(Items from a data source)

+--

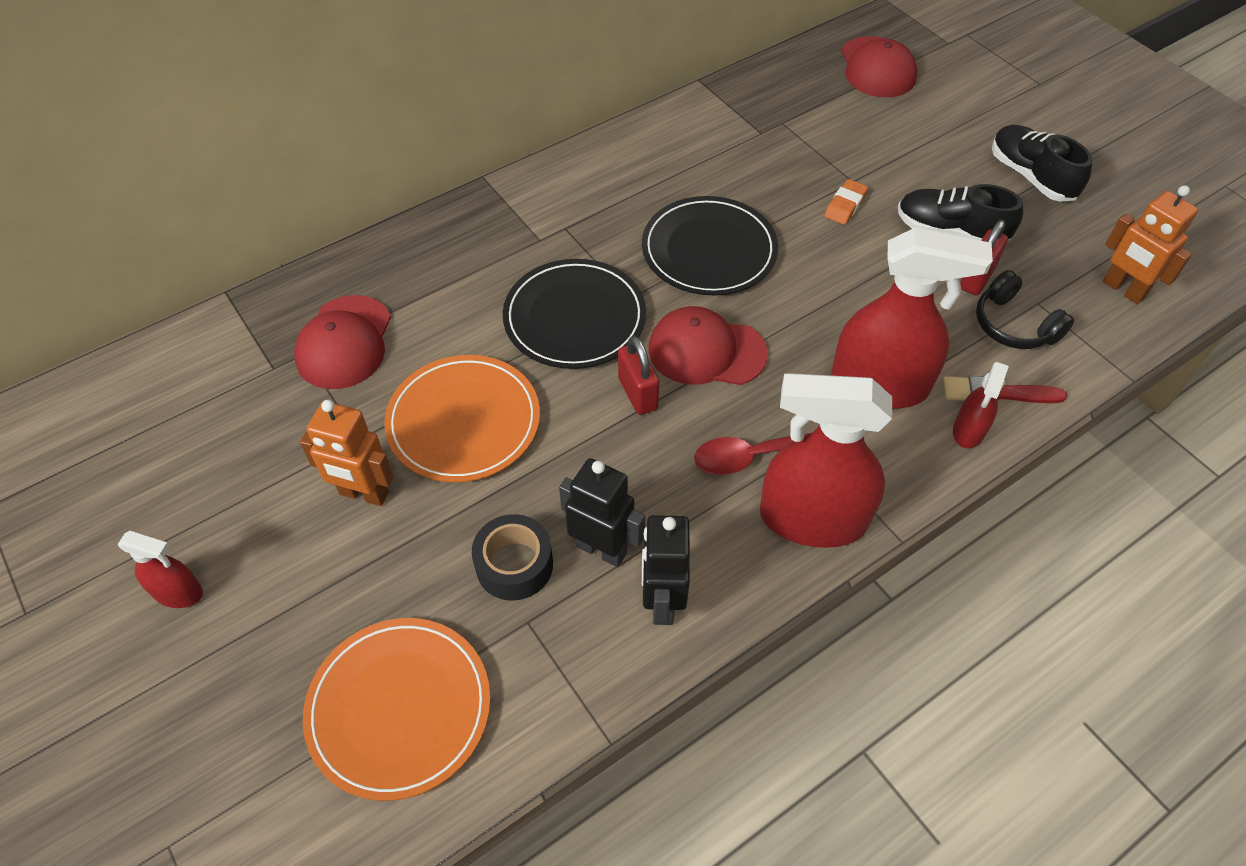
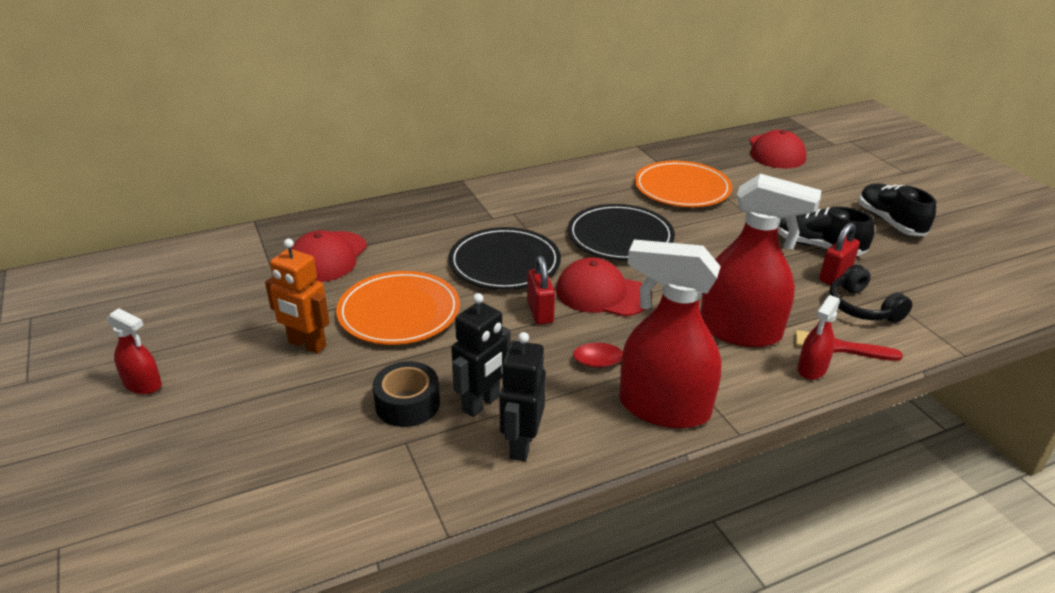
camera: 10 degrees right, 20 degrees down
(399, 708) = (280, 484): orange plate -> orange plate (682, 188)
(601, 549) = (481, 404): black robot -> black robot turned 90 degrees clockwise
(845, 205) = (734, 223): orange eraser -> none
(1123, 290) = (961, 297): orange robot -> none

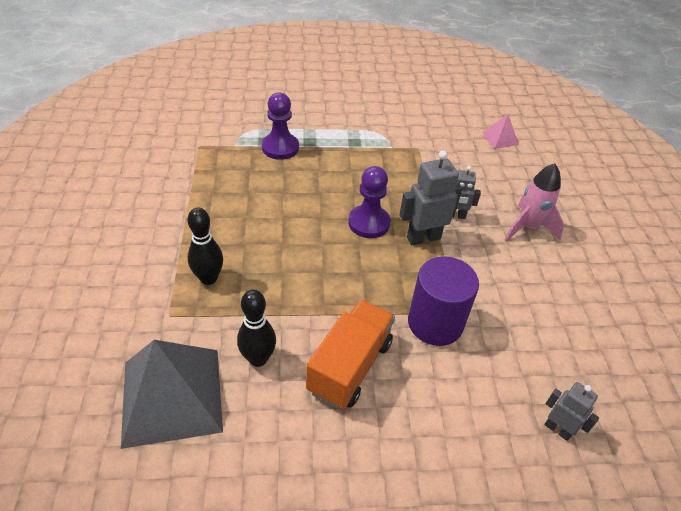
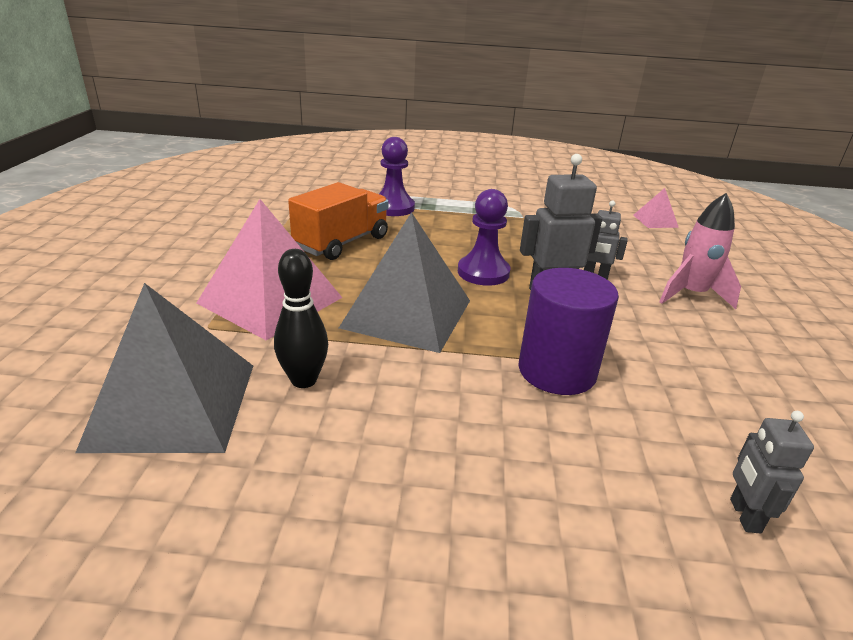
camera: 10 degrees right, 15 degrees down
(208, 278) = (270, 300): black bowling pin -> pink pyramid
(318, 279) = (407, 313): none -> grey pyramid
(350, 366) = (428, 402): orange truck -> orange truck (342, 243)
(557, 429) = (744, 515): grey robot -> grey robot turned 135 degrees counterclockwise

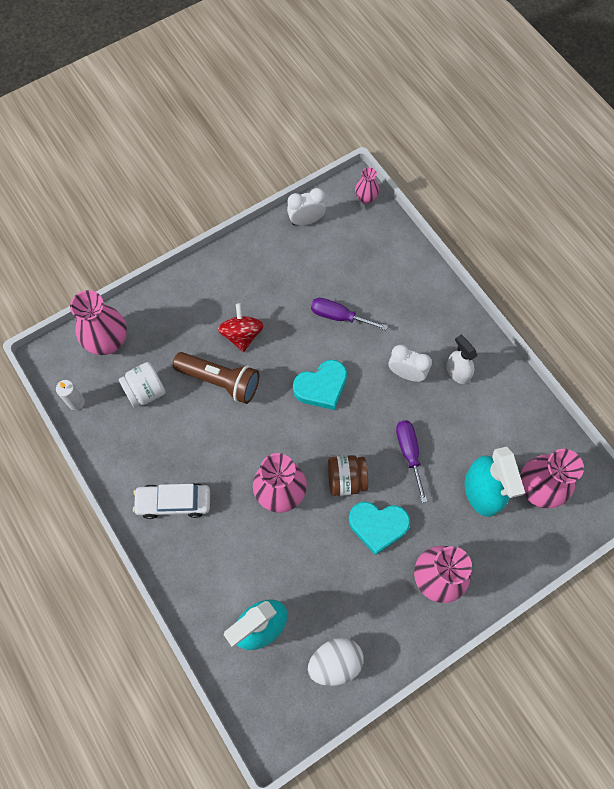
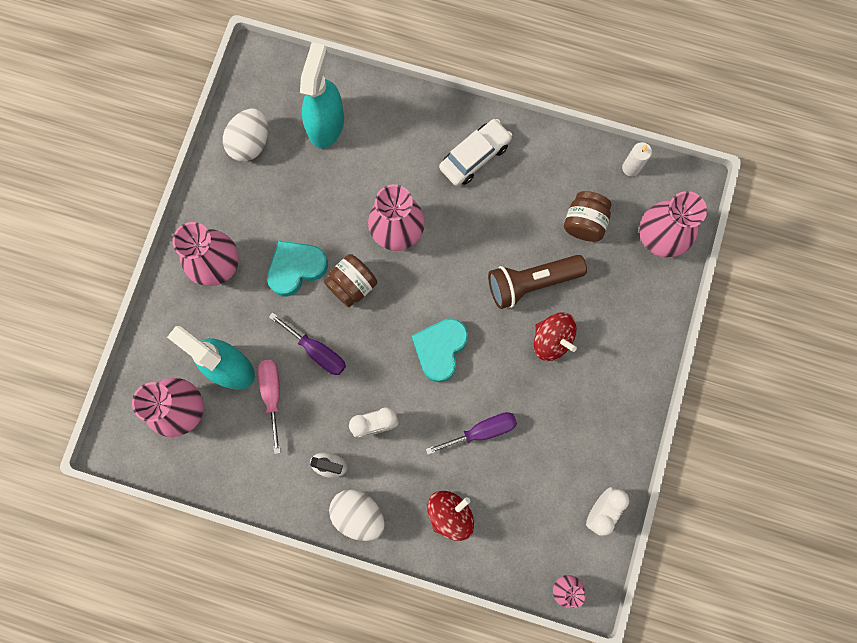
camera: 140 degrees right, 10 degrees up
(146, 391) = (584, 223): white jar -> brown jar
(401, 286) = (450, 514): none -> red spinning top
(462, 329) = (358, 514): none -> white egg
(464, 448) = (272, 395): none -> pink screwdriver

+--

## [What the task requires]
Leave the pictures out and reproduce all of the records exactly.

## [Exercise response]
camera: 10 degrees right, 20 degrees down
(399, 708) = (280, 484): orange plate -> orange plate (682, 188)
(601, 549) = (481, 404): black robot -> black robot turned 90 degrees clockwise
(845, 205) = (734, 223): orange eraser -> none
(1123, 290) = (961, 297): orange robot -> none

camera: 10 degrees right, 15 degrees down
(208, 278) = (270, 300): black bowling pin -> pink pyramid
(318, 279) = (407, 313): none -> grey pyramid
(350, 366) = (428, 402): orange truck -> orange truck (342, 243)
(557, 429) = (744, 515): grey robot -> grey robot turned 135 degrees counterclockwise

camera: 140 degrees right, 10 degrees up
(146, 391) = (584, 223): white jar -> brown jar
(401, 286) = (450, 514): none -> red spinning top
(462, 329) = (358, 514): none -> white egg
(464, 448) = (272, 395): none -> pink screwdriver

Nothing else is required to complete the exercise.